> Source data
★ ★ ★ ★ ★ ★ ★

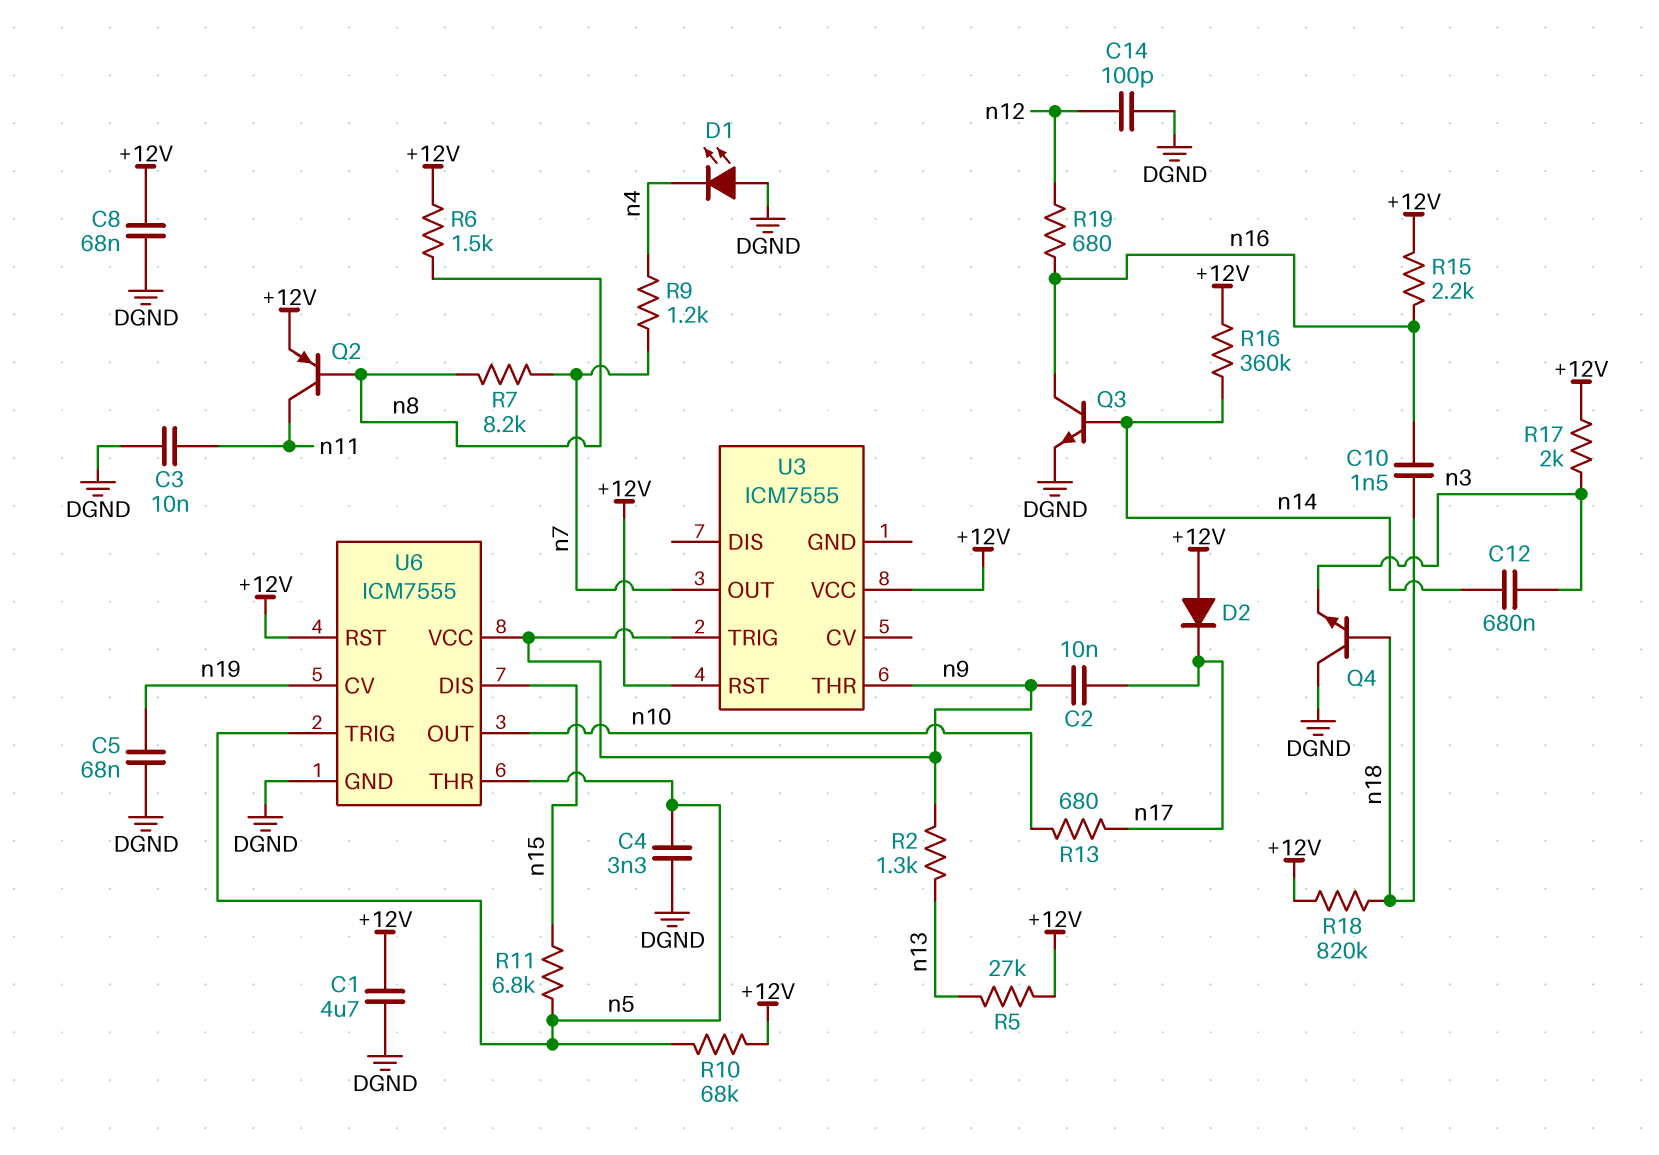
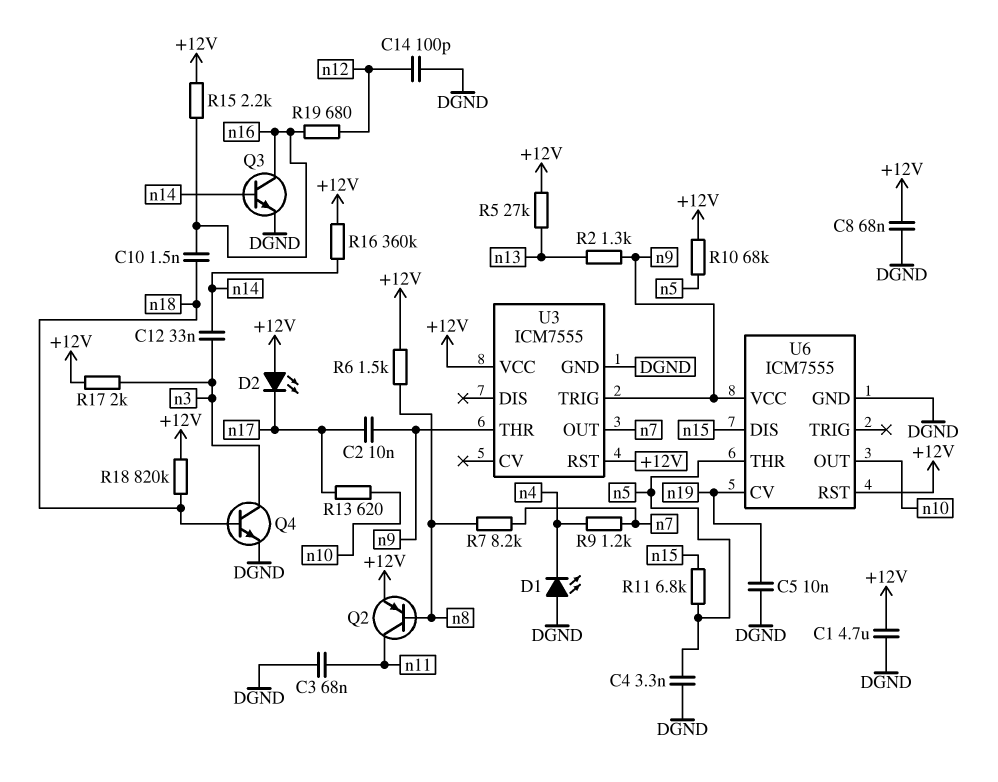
C3: 10nF (DGND, n11) -> 68nF (DGND, n11)
C5: 68nF (DGND, n19) -> 10nF (DGND, n19)
C12: 680nF (n3, n14) -> 33nF (n3, n14)
D2: diode (A +12V, K n17) -> LED (A +12V, K n17)
Q4: NPN (B n18, C DGND, E n3) -> NPN (B n18, C n3, E DGND)
R13: 680 (n10, n17) -> 620 (n10, n17)
U3 pin GND: none -> DGND
U6 pin TRIG: n5 -> none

★ ★ ★ ★ ★ ★ ★

> Aim of the exercise
None of the pictures belong in the copy; transcribe the rest of the data exactly.

> Final answer
C3: 10nF (DGND, n11) -> 68nF (DGND, n11)
C5: 68nF (DGND, n19) -> 10nF (DGND, n19)
C12: 680nF (n3, n14) -> 33nF (n3, n14)
D2: diode (A +12V, K n17) -> LED (A +12V, K n17)
Q4: NPN (B n18, C DGND, E n3) -> NPN (B n18, C n3, E DGND)
R13: 680 (n10, n17) -> 620 (n10, n17)
U3 pin GND: none -> DGND
U6 pin TRIG: n5 -> none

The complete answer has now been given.